(Difference listings)
========================================
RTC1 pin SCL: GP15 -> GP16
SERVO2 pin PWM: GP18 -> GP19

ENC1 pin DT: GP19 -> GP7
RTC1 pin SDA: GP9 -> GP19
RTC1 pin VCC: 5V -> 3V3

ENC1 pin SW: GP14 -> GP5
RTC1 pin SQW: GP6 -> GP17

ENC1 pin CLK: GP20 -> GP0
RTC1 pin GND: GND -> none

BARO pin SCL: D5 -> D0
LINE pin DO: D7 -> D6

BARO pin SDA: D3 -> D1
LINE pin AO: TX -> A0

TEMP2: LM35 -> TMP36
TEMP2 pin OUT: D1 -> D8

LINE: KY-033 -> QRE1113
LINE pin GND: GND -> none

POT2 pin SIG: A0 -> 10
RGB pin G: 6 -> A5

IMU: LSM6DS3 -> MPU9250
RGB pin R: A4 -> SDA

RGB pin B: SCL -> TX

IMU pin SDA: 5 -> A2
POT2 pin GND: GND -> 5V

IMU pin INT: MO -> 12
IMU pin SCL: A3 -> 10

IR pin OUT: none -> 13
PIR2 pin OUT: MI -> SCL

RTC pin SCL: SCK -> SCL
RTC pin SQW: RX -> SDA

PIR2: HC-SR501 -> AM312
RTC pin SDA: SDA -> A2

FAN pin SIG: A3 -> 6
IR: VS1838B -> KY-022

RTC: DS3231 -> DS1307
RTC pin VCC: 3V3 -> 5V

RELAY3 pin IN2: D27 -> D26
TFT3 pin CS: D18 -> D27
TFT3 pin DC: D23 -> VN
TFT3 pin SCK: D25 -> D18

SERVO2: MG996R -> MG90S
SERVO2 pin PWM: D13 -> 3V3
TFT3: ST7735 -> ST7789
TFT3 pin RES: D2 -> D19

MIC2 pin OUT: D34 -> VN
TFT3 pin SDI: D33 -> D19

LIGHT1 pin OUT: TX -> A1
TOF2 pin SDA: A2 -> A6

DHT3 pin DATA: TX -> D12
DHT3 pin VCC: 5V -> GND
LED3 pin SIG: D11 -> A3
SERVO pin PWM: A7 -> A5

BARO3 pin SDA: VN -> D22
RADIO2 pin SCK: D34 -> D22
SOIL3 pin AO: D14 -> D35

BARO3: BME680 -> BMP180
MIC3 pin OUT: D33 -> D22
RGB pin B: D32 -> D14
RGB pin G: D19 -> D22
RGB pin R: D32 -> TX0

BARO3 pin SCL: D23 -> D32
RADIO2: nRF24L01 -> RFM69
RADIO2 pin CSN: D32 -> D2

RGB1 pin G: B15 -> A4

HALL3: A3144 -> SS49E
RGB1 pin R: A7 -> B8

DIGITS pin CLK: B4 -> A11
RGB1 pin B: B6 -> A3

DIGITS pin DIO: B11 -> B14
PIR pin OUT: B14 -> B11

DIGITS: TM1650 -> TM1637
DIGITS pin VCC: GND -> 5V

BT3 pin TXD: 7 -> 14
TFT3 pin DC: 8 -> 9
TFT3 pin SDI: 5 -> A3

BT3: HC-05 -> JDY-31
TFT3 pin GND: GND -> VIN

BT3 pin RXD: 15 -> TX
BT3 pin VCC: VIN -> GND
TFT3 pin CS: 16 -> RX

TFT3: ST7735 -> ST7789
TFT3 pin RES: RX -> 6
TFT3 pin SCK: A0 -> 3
========================================
Your instructions: An exact copy of every entry above is the expected answer.

Worked solution:
RTC1 pin SCL: GP15 -> GP16
SERVO2 pin PWM: GP18 -> GP19

ENC1 pin DT: GP19 -> GP7
RTC1 pin SDA: GP9 -> GP19
RTC1 pin VCC: 5V -> 3V3

ENC1 pin SW: GP14 -> GP5
RTC1 pin SQW: GP6 -> GP17

ENC1 pin CLK: GP20 -> GP0
RTC1 pin GND: GND -> none

BARO pin SCL: D5 -> D0
LINE pin DO: D7 -> D6

BARO pin SDA: D3 -> D1
LINE pin AO: TX -> A0

TEMP2: LM35 -> TMP36
TEMP2 pin OUT: D1 -> D8

LINE: KY-033 -> QRE1113
LINE pin GND: GND -> none

POT2 pin SIG: A0 -> 10
RGB pin G: 6 -> A5

IMU: LSM6DS3 -> MPU9250
RGB pin R: A4 -> SDA

RGB pin B: SCL -> TX

IMU pin SDA: 5 -> A2
POT2 pin GND: GND -> 5V

IMU pin INT: MO -> 12
IMU pin SCL: A3 -> 10

IR pin OUT: none -> 13
PIR2 pin OUT: MI -> SCL

RTC pin SCL: SCK -> SCL
RTC pin SQW: RX -> SDA

PIR2: HC-SR501 -> AM312
RTC pin SDA: SDA -> A2

FAN pin SIG: A3 -> 6
IR: VS1838B -> KY-022

RTC: DS3231 -> DS1307
RTC pin VCC: 3V3 -> 5V

RELAY3 pin IN2: D27 -> D26
TFT3 pin CS: D18 -> D27
TFT3 pin DC: D23 -> VN
TFT3 pin SCK: D25 -> D18

SERVO2: MG996R -> MG90S
SERVO2 pin PWM: D13 -> 3V3
TFT3: ST7735 -> ST7789
TFT3 pin RES: D2 -> D19

MIC2 pin OUT: D34 -> VN
TFT3 pin SDI: D33 -> D19

LIGHT1 pin OUT: TX -> A1
TOF2 pin SDA: A2 -> A6

DHT3 pin DATA: TX -> D12
DHT3 pin VCC: 5V -> GND
LED3 pin SIG: D11 -> A3
SERVO pin PWM: A7 -> A5

BARO3 pin SDA: VN -> D22
RADIO2 pin SCK: D34 -> D22
SOIL3 pin AO: D14 -> D35

BARO3: BME680 -> BMP180
MIC3 pin OUT: D33 -> D22
RGB pin B: D32 -> D14
RGB pin G: D19 -> D22
RGB pin R: D32 -> TX0

BARO3 pin SCL: D23 -> D32
RADIO2: nRF24L01 -> RFM69
RADIO2 pin CSN: D32 -> D2

RGB1 pin G: B15 -> A4

HALL3: A3144 -> SS49E
RGB1 pin R: A7 -> B8

DIGITS pin CLK: B4 -> A11
RGB1 pin B: B6 -> A3

DIGITS pin DIO: B11 -> B14
PIR pin OUT: B14 -> B11

DIGITS: TM1650 -> TM1637
DIGITS pin VCC: GND -> 5V

BT3 pin TXD: 7 -> 14
TFT3 pin DC: 8 -> 9
TFT3 pin SDI: 5 -> A3

BT3: HC-05 -> JDY-31
TFT3 pin GND: GND -> VIN

BT3 pin RXD: 15 -> TX
BT3 pin VCC: VIN -> GND
TFT3 pin CS: 16 -> RX

TFT3: ST7735 -> ST7789
TFT3 pin RES: RX -> 6
TFT3 pin SCK: A0 -> 3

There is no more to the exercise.